## Required action
Your job is to set down the stretch of entries that opens with the line containing "camera: 55 degrees right, 10 degrees up" and closes with the line containing "none -> brown domino (220 224 259 280)". Keep both end lines, copy each exactly, and add nothing.

## Data to use
━━━━━━━━━━━━━━━━━━━━━━━━━━━━━━
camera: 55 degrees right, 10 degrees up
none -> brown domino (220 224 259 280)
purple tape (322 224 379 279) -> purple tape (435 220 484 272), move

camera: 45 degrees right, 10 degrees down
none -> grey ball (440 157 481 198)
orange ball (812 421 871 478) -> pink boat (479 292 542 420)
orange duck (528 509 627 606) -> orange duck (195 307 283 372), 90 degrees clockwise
━━━━━━━━━━━━━━━━━━━━━━━━━━━━━━
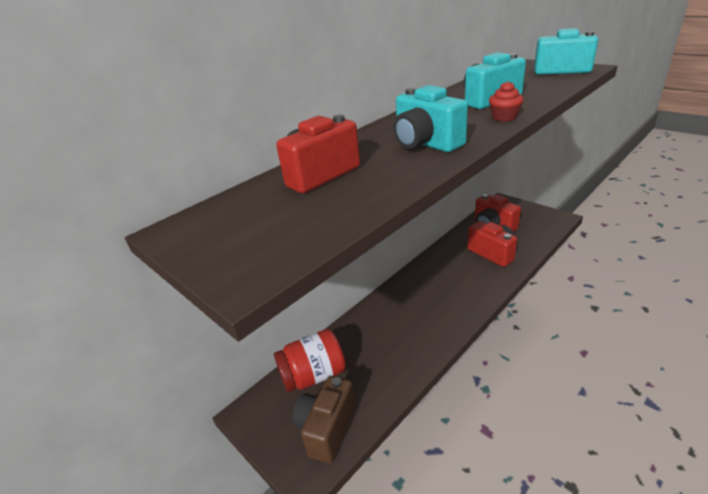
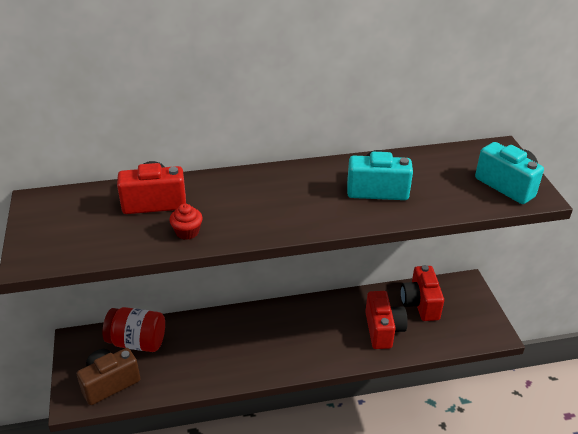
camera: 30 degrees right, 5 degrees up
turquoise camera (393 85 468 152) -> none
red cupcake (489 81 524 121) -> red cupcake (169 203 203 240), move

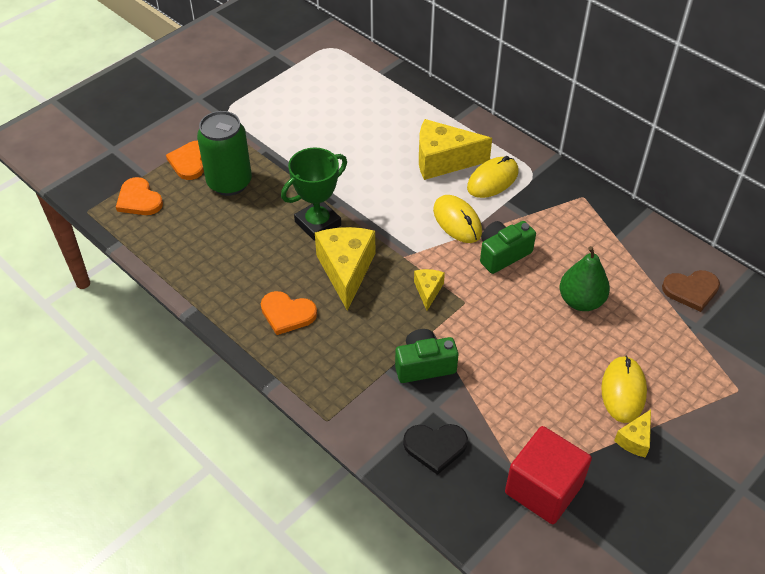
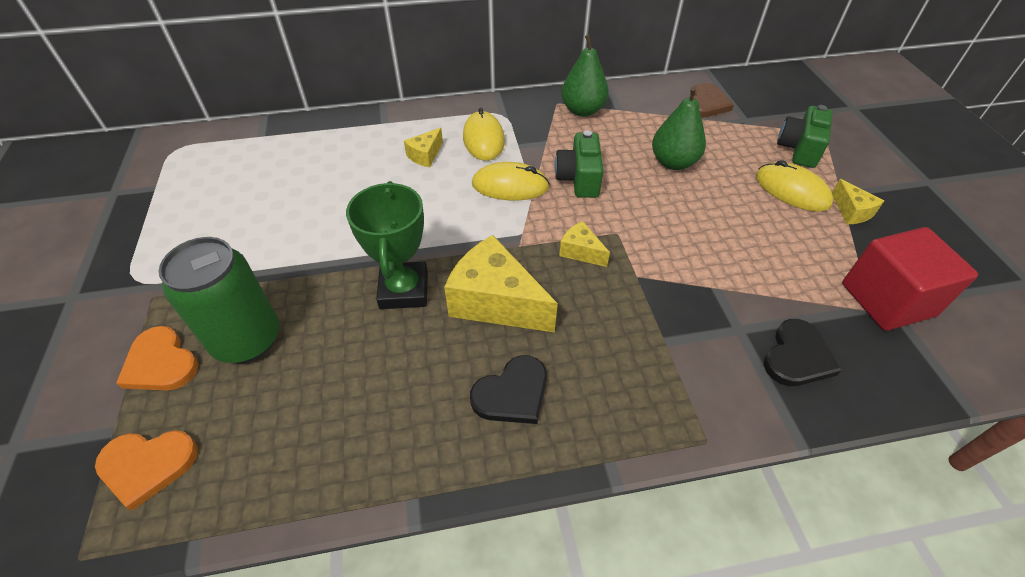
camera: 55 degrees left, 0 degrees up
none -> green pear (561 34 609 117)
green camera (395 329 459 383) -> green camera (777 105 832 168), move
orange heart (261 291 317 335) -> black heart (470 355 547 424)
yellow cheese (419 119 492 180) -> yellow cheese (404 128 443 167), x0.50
━━━━━━━━━━━━━━━━━━━━━━━━━━━━━━
## Result of this exercise
camera: 55 degrees right, 10 degrees up
none -> brown domino (220 224 259 280)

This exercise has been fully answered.